Transcribe all of the data verbatim, please, and leave out its pictures.

(Multi-step shape edit data)
▼▼▼
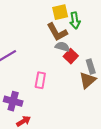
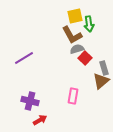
gray semicircle: (62, 47) -> (77, 49), turned -32
pink rectangle: (40, 80) -> (73, 96), moved

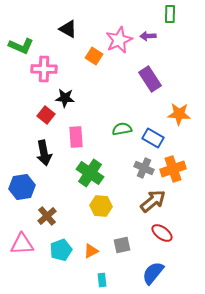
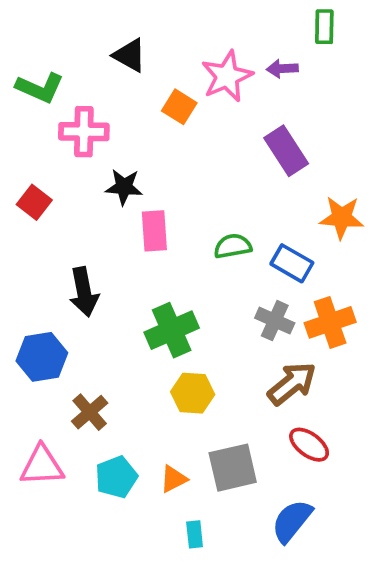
red square: (46, 115) -> (34, 202), moved
pink rectangle: (76, 137) -> (154, 231), moved
green cross: (90, 173) -> (172, 330), turned 32
gray square: (122, 245) -> (233, 468), size x1.5

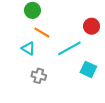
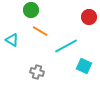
red circle: (92, 26) -> (89, 17), moved
cyan triangle: (28, 48) -> (12, 40), moved

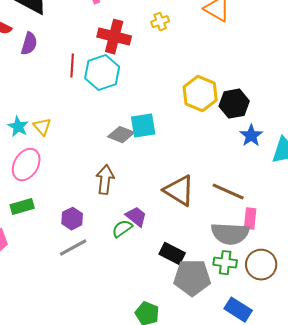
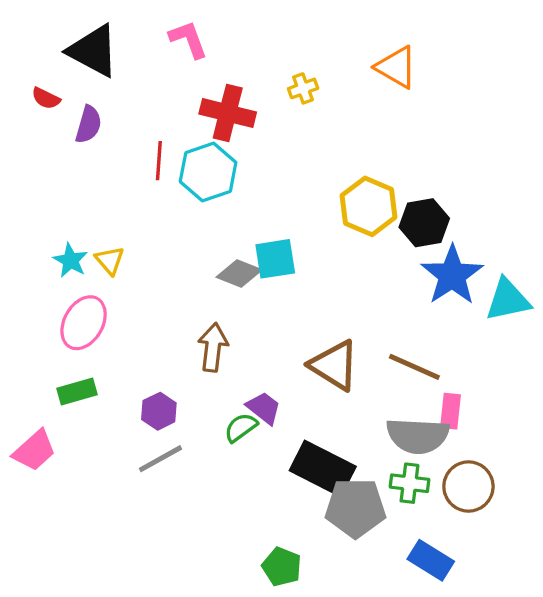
blue star: (251, 136) -> (452, 275), size x1.6
black rectangle: (172, 254) -> (323, 468), size x1.5

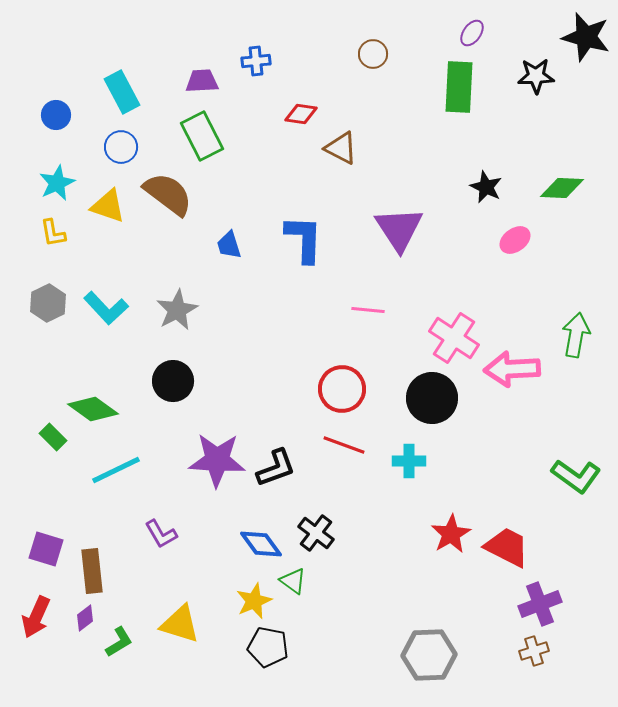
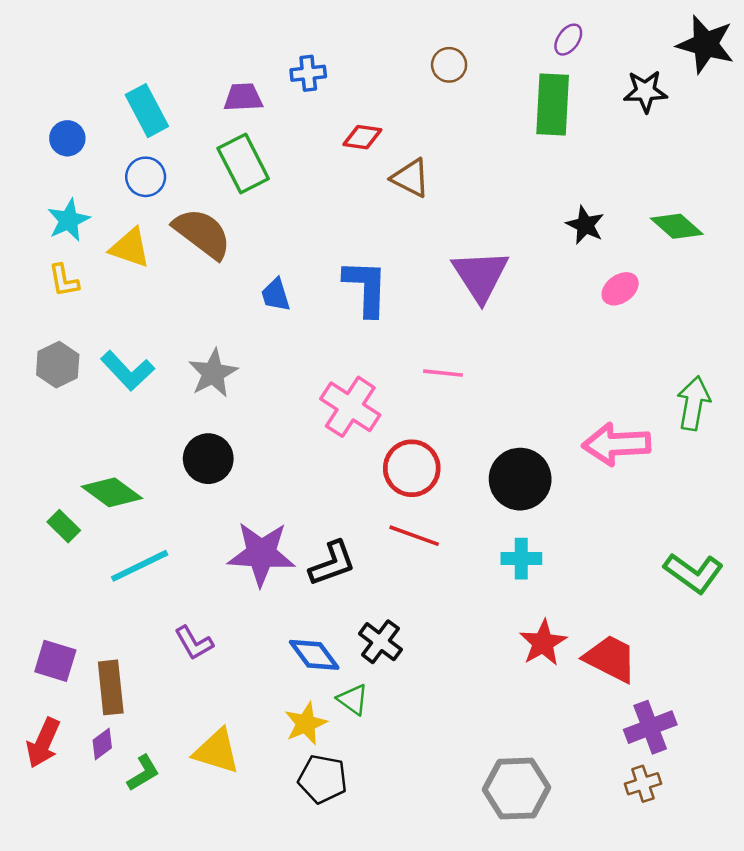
▲▲▲
*Result*
gray semicircle: (62, 47) -> (77, 49), turned -32
pink rectangle: (40, 80) -> (73, 96), moved

red square: (46, 115) -> (34, 202), moved
pink rectangle: (76, 137) -> (154, 231), moved
green cross: (90, 173) -> (172, 330), turned 32
gray square: (122, 245) -> (233, 468), size x1.5

red circle: (92, 26) -> (89, 17), moved
cyan triangle: (28, 48) -> (12, 40), moved

blue star: (251, 136) -> (452, 275), size x1.6
black rectangle: (172, 254) -> (323, 468), size x1.5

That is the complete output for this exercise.